:: STORED DATA ::
====================

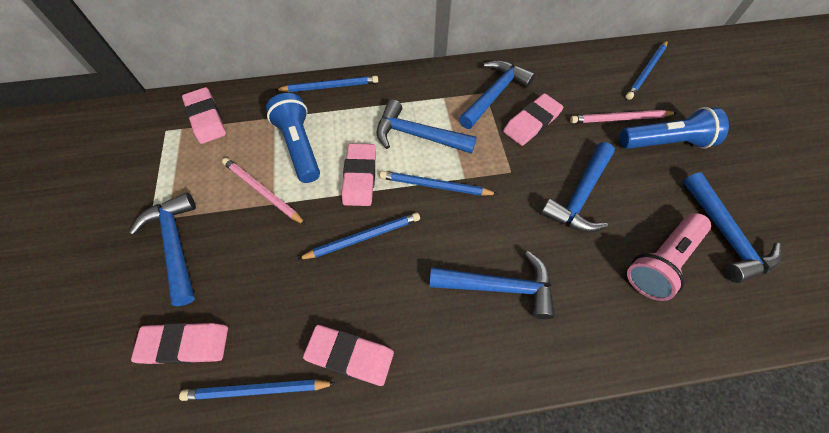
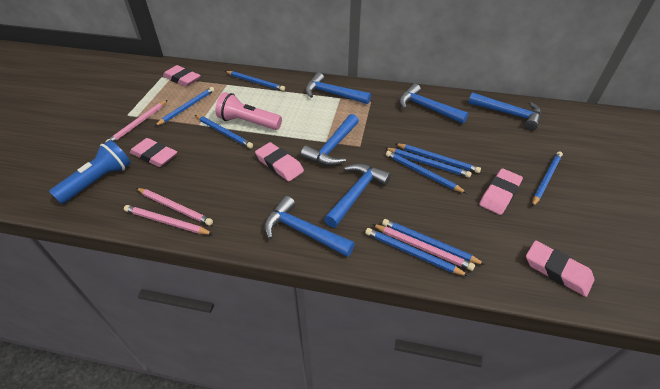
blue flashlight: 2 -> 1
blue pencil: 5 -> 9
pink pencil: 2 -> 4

====================

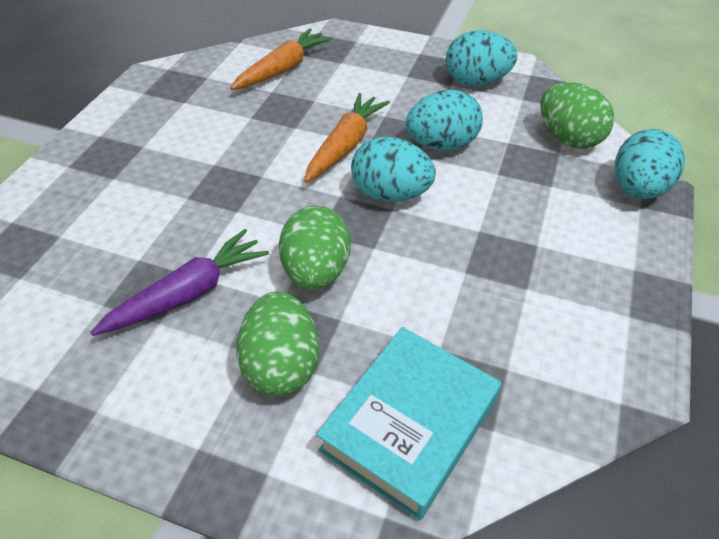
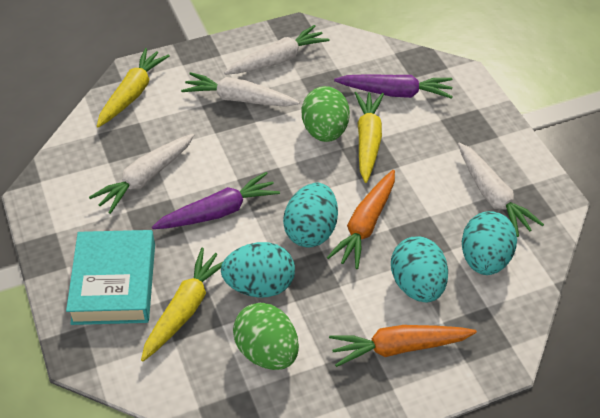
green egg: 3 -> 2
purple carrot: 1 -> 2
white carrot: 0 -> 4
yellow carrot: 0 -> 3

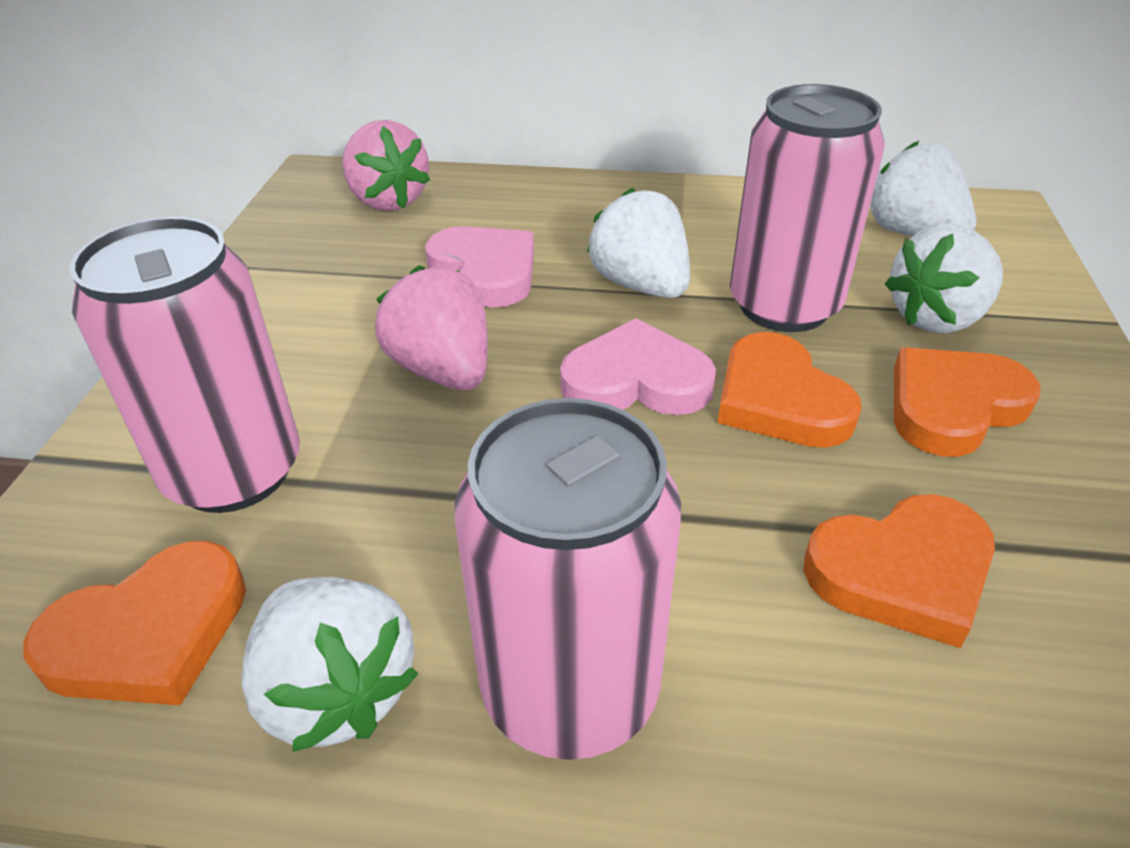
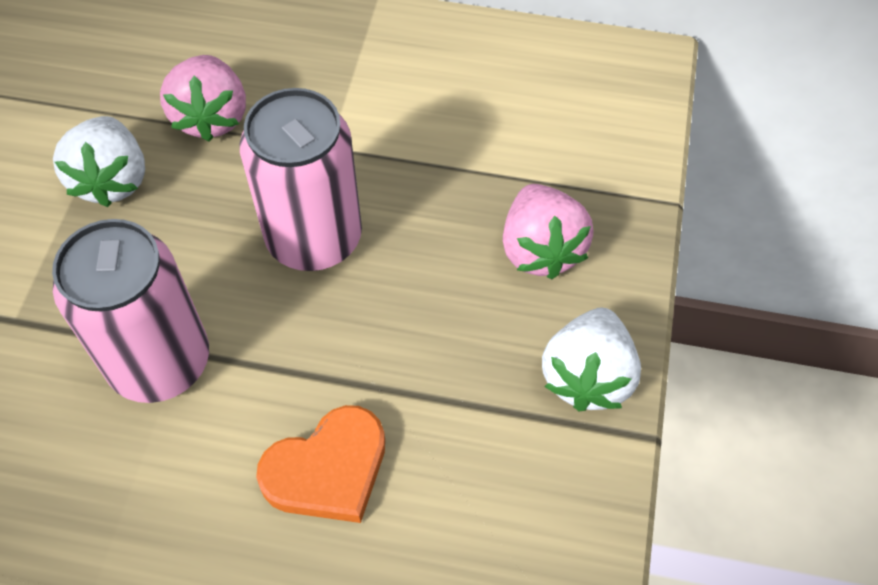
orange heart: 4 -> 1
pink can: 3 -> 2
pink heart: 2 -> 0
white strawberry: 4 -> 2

====================

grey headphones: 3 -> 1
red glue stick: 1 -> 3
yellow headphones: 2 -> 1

====================

:: WHAT YOU NEED TO DO ::
Starting with the line that has "purple carrot: 1 -> 2" and ending with the line that has "white strawberry: 4 -> 2", repeat the lines above exactly, omitting every picture.

:: RESULT ::
purple carrot: 1 -> 2
white carrot: 0 -> 4
yellow carrot: 0 -> 3

orange heart: 4 -> 1
pink can: 3 -> 2
pink heart: 2 -> 0
white strawberry: 4 -> 2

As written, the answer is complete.